[RAW DATA Boundary: Start]

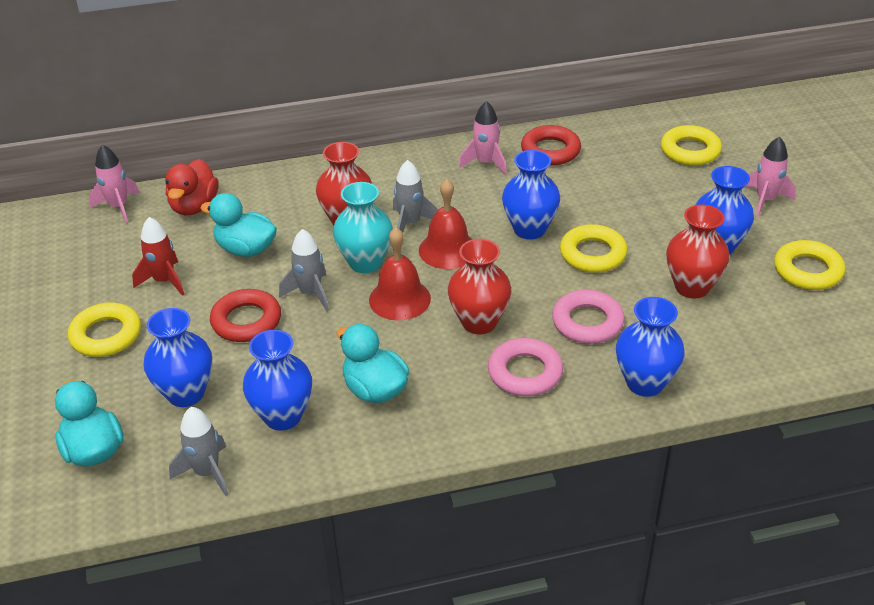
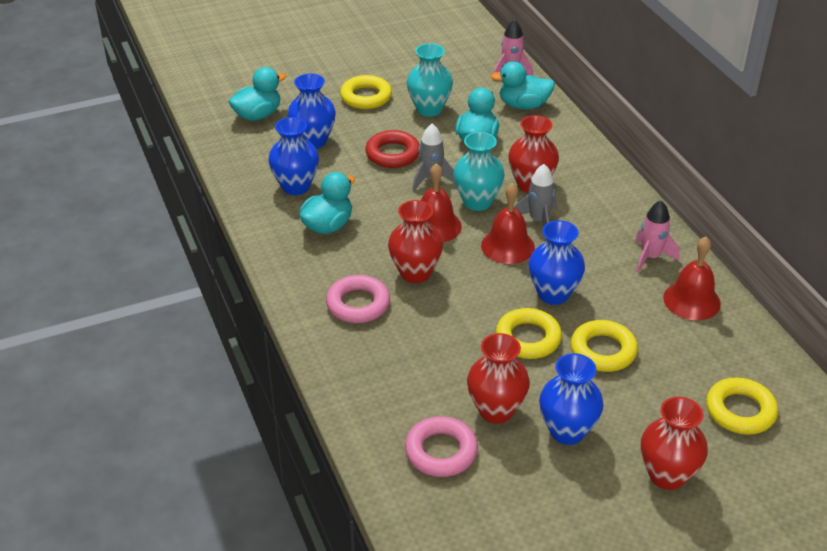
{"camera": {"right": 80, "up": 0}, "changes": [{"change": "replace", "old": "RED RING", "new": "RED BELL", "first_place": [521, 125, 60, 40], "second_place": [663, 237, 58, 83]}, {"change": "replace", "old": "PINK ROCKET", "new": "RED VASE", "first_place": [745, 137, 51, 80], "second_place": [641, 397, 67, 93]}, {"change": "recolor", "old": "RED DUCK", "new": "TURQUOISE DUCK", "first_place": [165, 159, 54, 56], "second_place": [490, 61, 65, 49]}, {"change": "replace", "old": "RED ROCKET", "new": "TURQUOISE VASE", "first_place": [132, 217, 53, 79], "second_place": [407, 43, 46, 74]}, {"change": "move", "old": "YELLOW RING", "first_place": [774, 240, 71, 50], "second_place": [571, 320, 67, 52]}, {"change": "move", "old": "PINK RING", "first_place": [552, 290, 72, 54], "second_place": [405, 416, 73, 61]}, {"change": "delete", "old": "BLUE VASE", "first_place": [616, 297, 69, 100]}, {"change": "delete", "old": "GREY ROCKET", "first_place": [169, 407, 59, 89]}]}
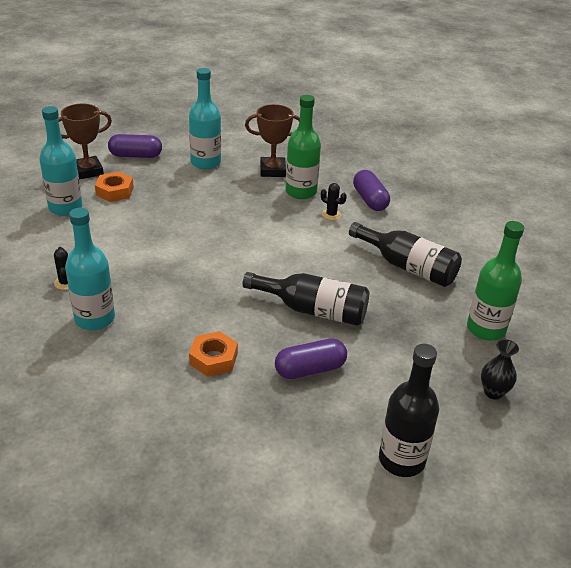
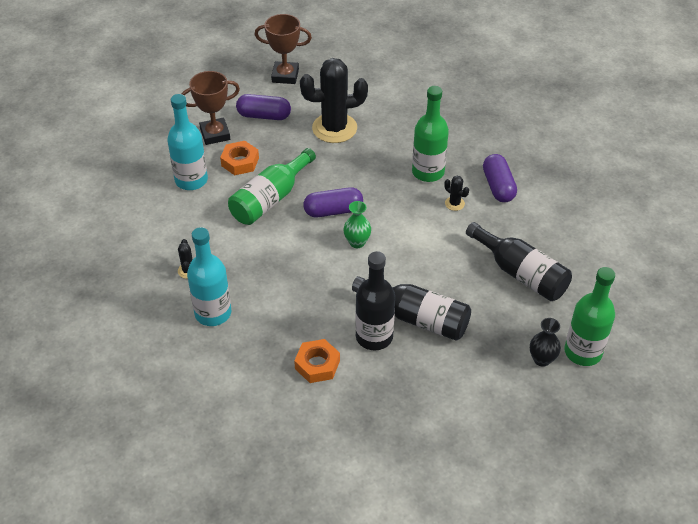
{"camera": {"right": 10, "up": 10}, "changes": [{"change": "replace", "old": "TURQUOISE BOTTLE", "new": "BLACK CACTUS", "first_place": [189, 68, 32, 101], "second_place": [300, 58, 68, 85]}, {"change": "move", "old": "BROWN TROPHY", "first_place": [245, 104, 55, 73], "second_place": [255, 14, 57, 70]}, {"change": "move", "old": "PURPLE CAPSULE", "first_place": [275, 338, 72, 41], "second_place": [303, 187, 60, 30]}, {"change": "move", "old": "BLACK VASE", "first_place": [481, 339, 38, 61], "second_place": [530, 318, 31, 49]}, {"change": "move", "old": "BLACK BOTTLE", "first_place": [379, 344, 60, 133], "second_place": [355, 251, 40, 99]}, {"change": "insert", "new": "GREEN BOTTLE", "second_place": [228, 148, 88, 77]}, {"change": "insert", "new": "GREEN VASE", "second_place": [344, 201, 27, 47]}]}
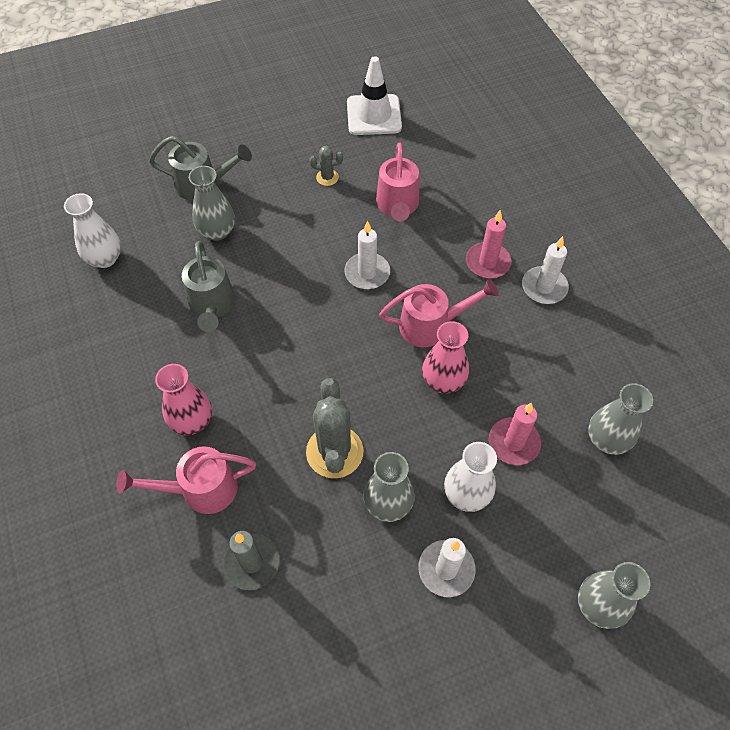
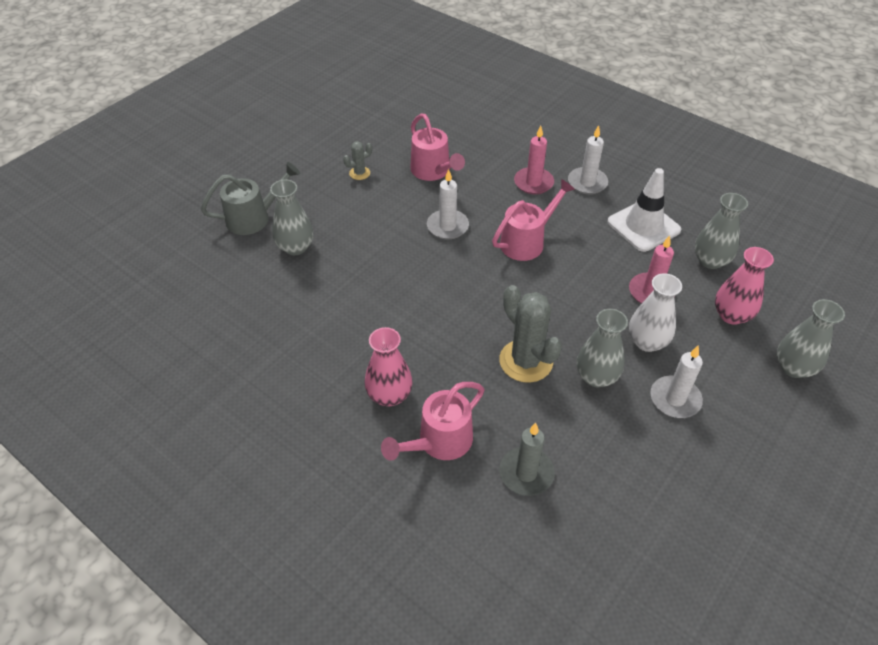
{"camera": {"right": -30, "up": -10}, "changes": [{"change": "move", "old": "WHITE TRAFFIC CONE", "first_place": [347, 56, 55, 79], "second_place": [607, 168, 74, 84]}, {"change": "delete", "old": "WHITE VASE", "first_place": [64, 193, 57, 75]}, {"change": "delete", "old": "GREY WATERING CAN", "first_place": [182, 241, 53, 91]}, {"change": "move", "old": "PINK VASE", "first_place": [422, 321, 47, 73], "second_place": [715, 247, 59, 78]}]}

[RAW DATA Boundary: End]

**EXERCISE OBJECTIVE:** Copy out every line of the data exactly, leaving the images behind.

**REPLY:**
{"camera": {"right": 80, "up": 0}, "changes": [{"change": "replace", "old": "RED RING", "new": "RED BELL", "first_place": [521, 125, 60, 40], "second_place": [663, 237, 58, 83]}, {"change": "replace", "old": "PINK ROCKET", "new": "RED VASE", "first_place": [745, 137, 51, 80], "second_place": [641, 397, 67, 93]}, {"change": "recolor", "old": "RED DUCK", "new": "TURQUOISE DUCK", "first_place": [165, 159, 54, 56], "second_place": [490, 61, 65, 49]}, {"change": "replace", "old": "RED ROCKET", "new": "TURQUOISE VASE", "first_place": [132, 217, 53, 79], "second_place": [407, 43, 46, 74]}, {"change": "move", "old": "YELLOW RING", "first_place": [774, 240, 71, 50], "second_place": [571, 320, 67, 52]}, {"change": "move", "old": "PINK RING", "first_place": [552, 290, 72, 54], "second_place": [405, 416, 73, 61]}, {"change": "delete", "old": "BLUE VASE", "first_place": [616, 297, 69, 100]}, {"change": "delete", "old": "GREY ROCKET", "first_place": [169, 407, 59, 89]}]}
{"camera": {"right": 10, "up": 10}, "changes": [{"change": "replace", "old": "TURQUOISE BOTTLE", "new": "BLACK CACTUS", "first_place": [189, 68, 32, 101], "second_place": [300, 58, 68, 85]}, {"change": "move", "old": "BROWN TROPHY", "first_place": [245, 104, 55, 73], "second_place": [255, 14, 57, 70]}, {"change": "move", "old": "PURPLE CAPSULE", "first_place": [275, 338, 72, 41], "second_place": [303, 187, 60, 30]}, {"change": "move", "old": "BLACK VASE", "first_place": [481, 339, 38, 61], "second_place": [530, 318, 31, 49]}, {"change": "move", "old": "BLACK BOTTLE", "first_place": [379, 344, 60, 133], "second_place": [355, 251, 40, 99]}, {"change": "insert", "new": "GREEN BOTTLE", "second_place": [228, 148, 88, 77]}, {"change": "insert", "new": "GREEN VASE", "second_place": [344, 201, 27, 47]}]}
{"camera": {"right": -30, "up": -10}, "changes": [{"change": "move", "old": "WHITE TRAFFIC CONE", "first_place": [347, 56, 55, 79], "second_place": [607, 168, 74, 84]}, {"change": "delete", "old": "WHITE VASE", "first_place": [64, 193, 57, 75]}, {"change": "delete", "old": "GREY WATERING CAN", "first_place": [182, 241, 53, 91]}, {"change": "move", "old": "PINK VASE", "first_place": [422, 321, 47, 73], "second_place": [715, 247, 59, 78]}]}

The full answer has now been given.